Your job is to give again, exactly and with no additions, the lines in the records below from the one with "[(207,465),(197,476),(213,491),(223,480),(207,465)]" through the one with "[(43,0),(46,1),(46,0),(20,0),(18,5),(36,12),(40,0),(43,0)]", both included. Omit the pictures.

=== Material to process ===

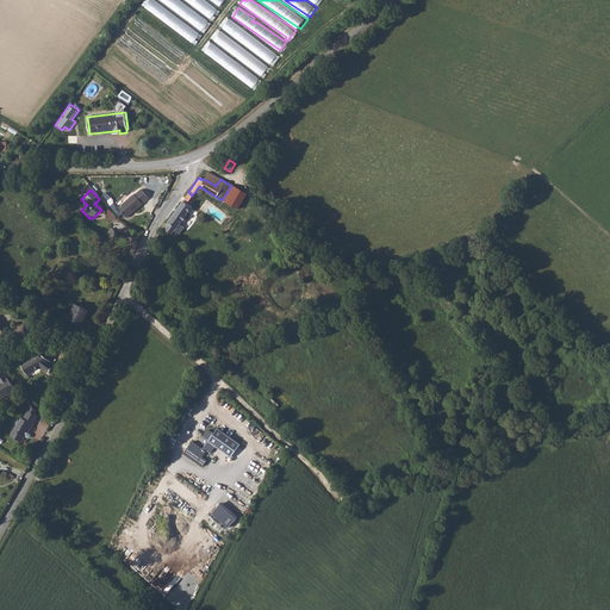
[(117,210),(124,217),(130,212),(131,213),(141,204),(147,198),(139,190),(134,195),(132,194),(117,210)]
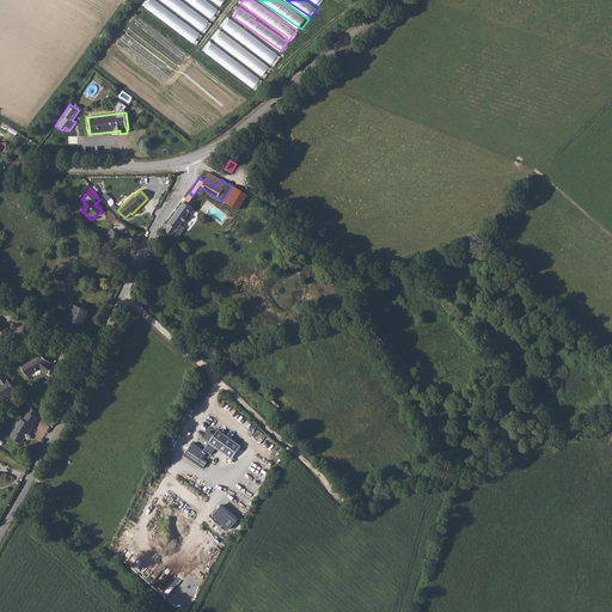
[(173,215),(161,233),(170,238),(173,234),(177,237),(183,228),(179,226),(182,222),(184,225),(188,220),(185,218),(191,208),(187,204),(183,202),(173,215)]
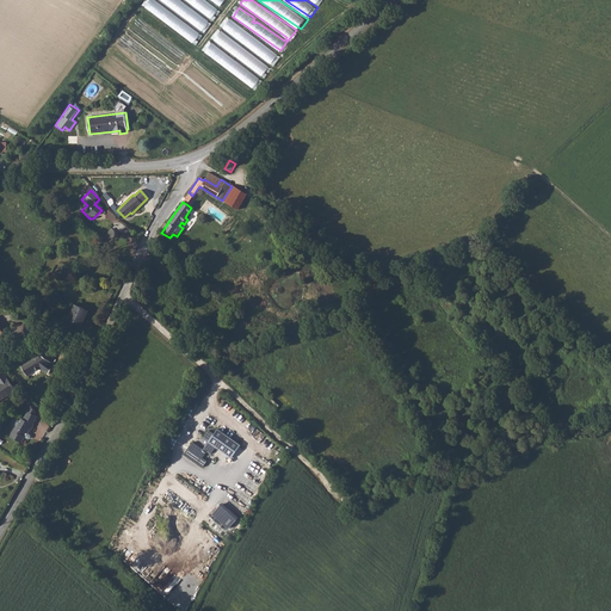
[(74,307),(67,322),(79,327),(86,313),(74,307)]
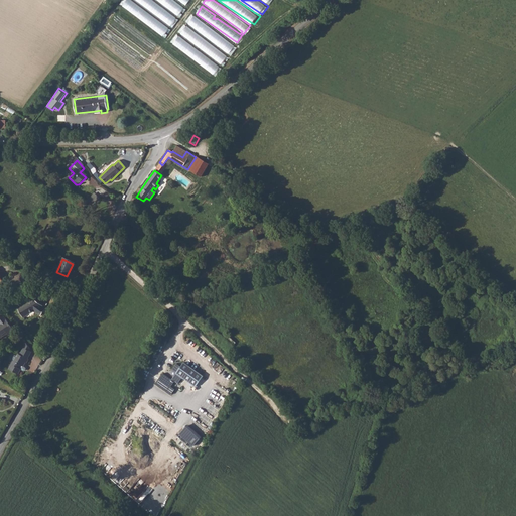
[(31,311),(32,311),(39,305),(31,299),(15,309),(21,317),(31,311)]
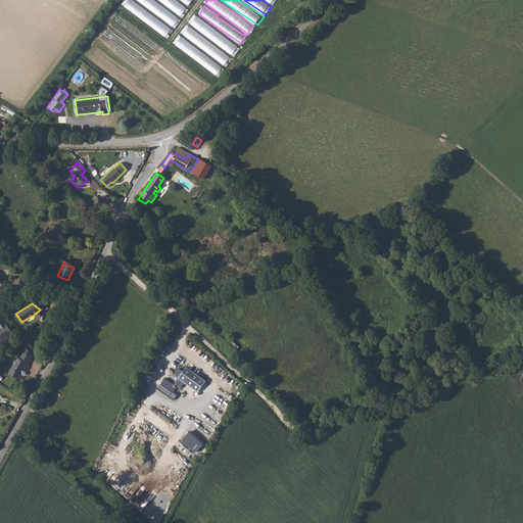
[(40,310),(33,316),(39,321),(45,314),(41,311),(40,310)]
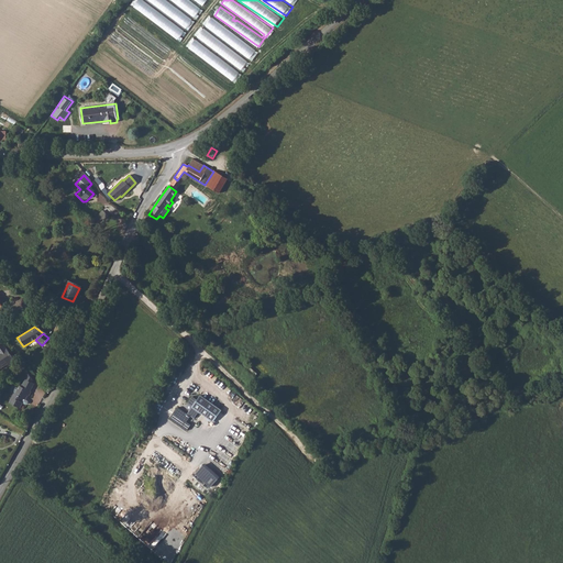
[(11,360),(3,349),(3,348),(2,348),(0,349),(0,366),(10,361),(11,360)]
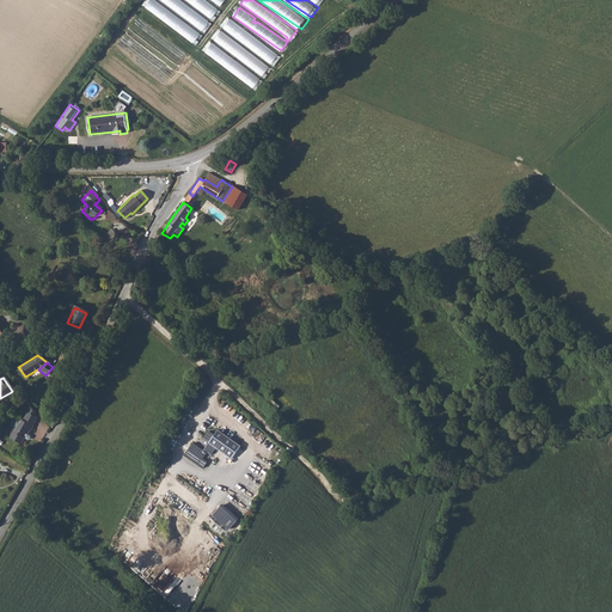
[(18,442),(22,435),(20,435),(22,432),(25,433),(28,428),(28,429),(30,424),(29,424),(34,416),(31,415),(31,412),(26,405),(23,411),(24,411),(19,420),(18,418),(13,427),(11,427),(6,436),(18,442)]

===
=== Material to process ===

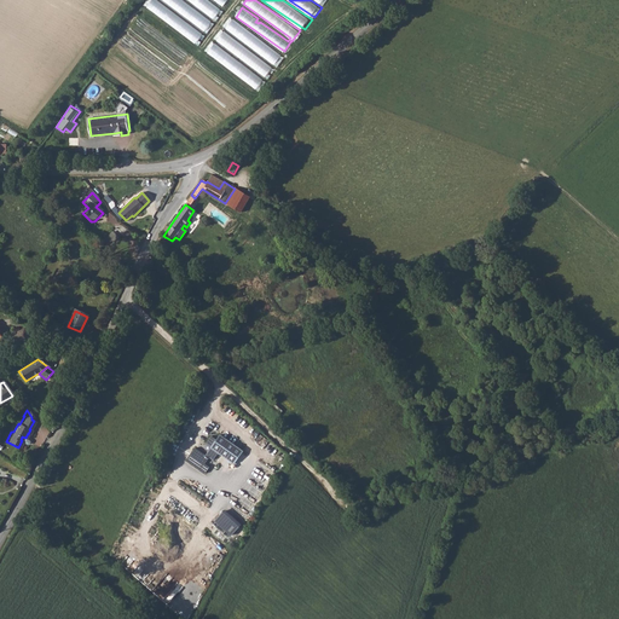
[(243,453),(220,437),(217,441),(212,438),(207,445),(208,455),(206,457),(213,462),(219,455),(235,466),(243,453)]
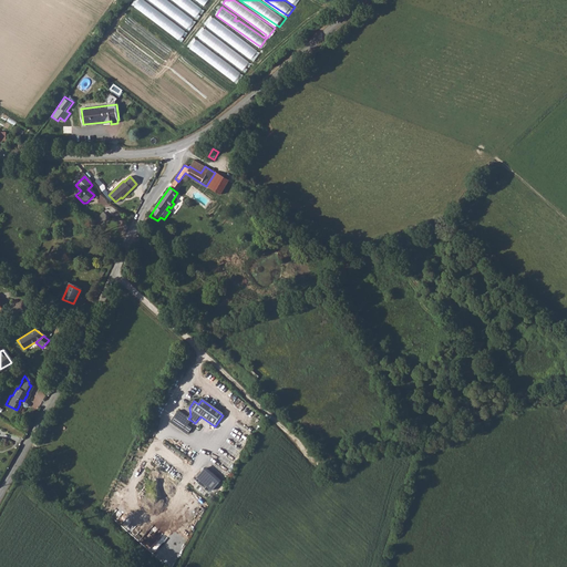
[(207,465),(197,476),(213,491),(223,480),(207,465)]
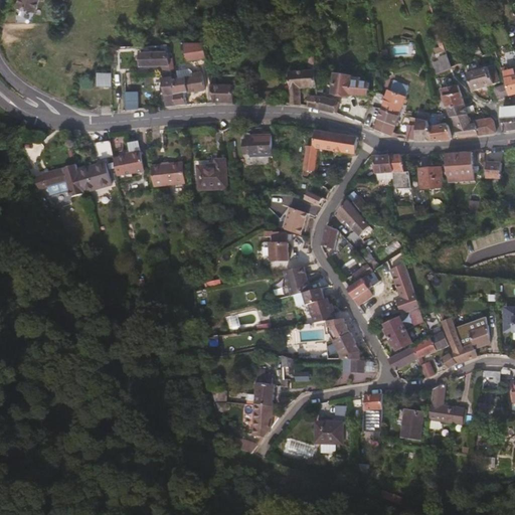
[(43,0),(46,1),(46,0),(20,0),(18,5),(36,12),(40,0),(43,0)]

===

Answer for this exercise
[(207,465),(197,476),(213,491),(223,480),(207,465)]
[(43,0),(46,1),(46,0),(20,0),(18,5),(36,12),(40,0),(43,0)]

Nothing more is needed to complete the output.